## WHAT YOU HAVE TO DO
Copy the lines below as they are; omit the images they contain.

┌────────

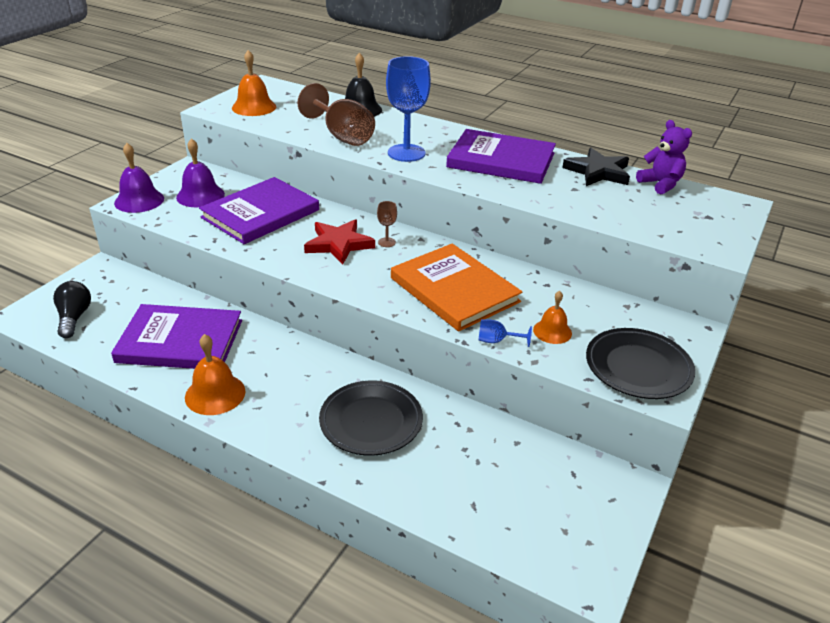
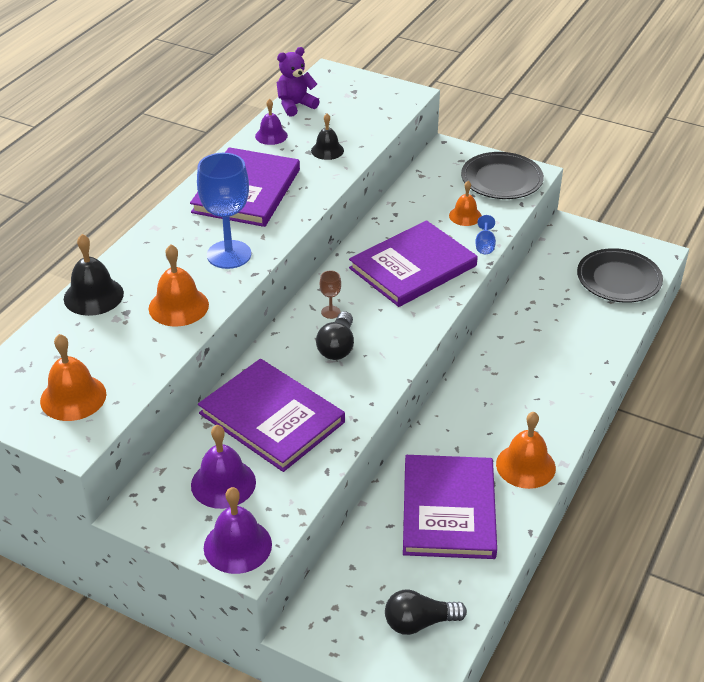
camera: 90 degrees left, 5 degrees up
(339, 244) = (337, 347): red star -> black light bulb
(342, 136) = (178, 306): brown goblet -> orange bell
(371, 421) = (537, 358): black plate -> black plate (618, 279)
(454, 290) = (413, 267): orange book -> purple book
(580, 198) = (327, 150): none -> black bell
(598, 172) = (271, 135): black star -> purple bell

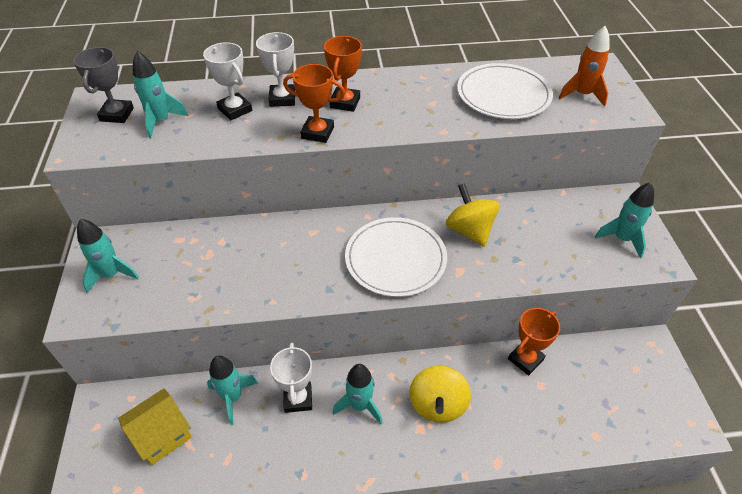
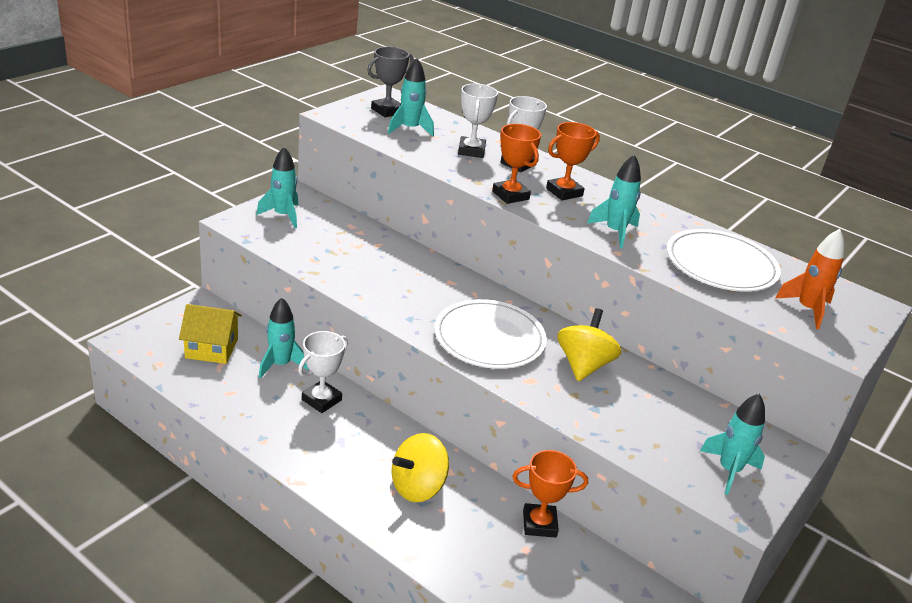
camera: 40 degrees right, 15 degrees down
(360, 405) = (359, 439): turquoise rocket -> turquoise rocket (615, 232)

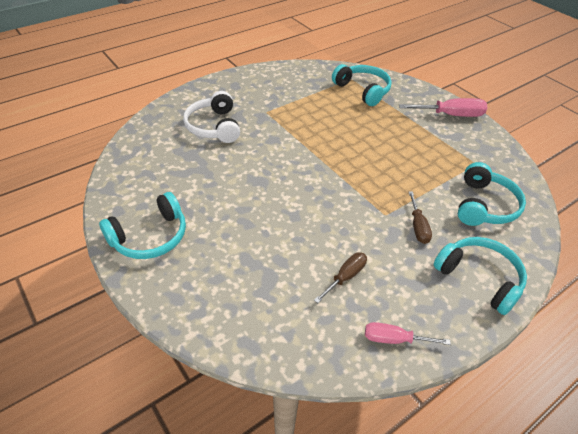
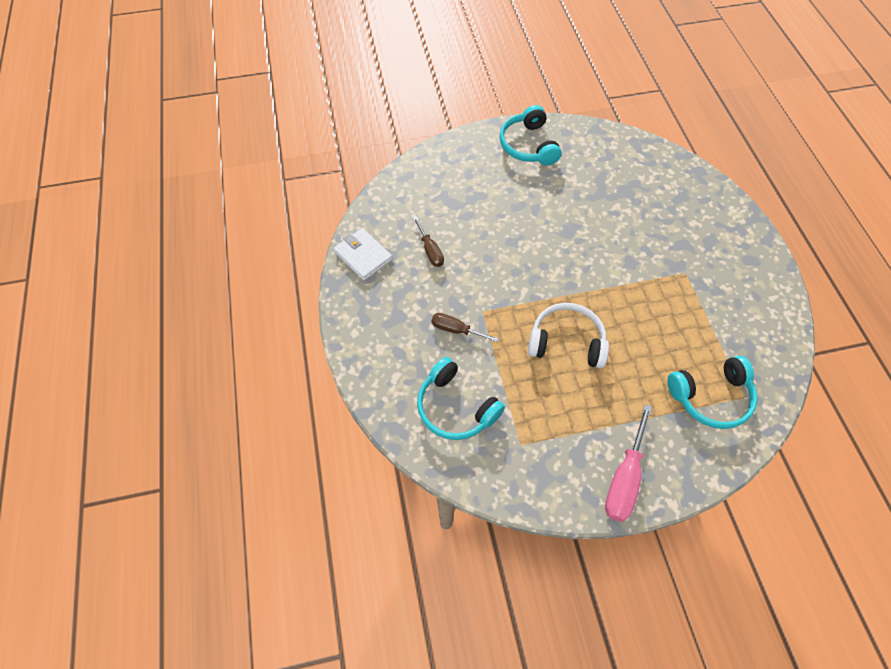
camera: 115 degrees right, 15 degrees up
(214, 126) = (668, 219): white headphones -> white headphones (566, 342)
(394, 339) = (363, 256): pink screwdriver -> white wallet
(479, 278) = (380, 345): turquoise headphones -> none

└────────

## ANSWER TO THE EXERCISE
camera: 90 degrees left, 5 degrees up
(339, 244) = (337, 347): red star -> black light bulb
(342, 136) = (178, 306): brown goblet -> orange bell
(371, 421) = (537, 358): black plate -> black plate (618, 279)
(454, 290) = (413, 267): orange book -> purple book
(580, 198) = (327, 150): none -> black bell
(598, 172) = (271, 135): black star -> purple bell

camera: 40 degrees right, 15 degrees down
(360, 405) = (359, 439): turquoise rocket -> turquoise rocket (615, 232)

camera: 115 degrees right, 15 degrees up
(214, 126) = (668, 219): white headphones -> white headphones (566, 342)
(394, 339) = (363, 256): pink screwdriver -> white wallet
(479, 278) = (380, 345): turquoise headphones -> none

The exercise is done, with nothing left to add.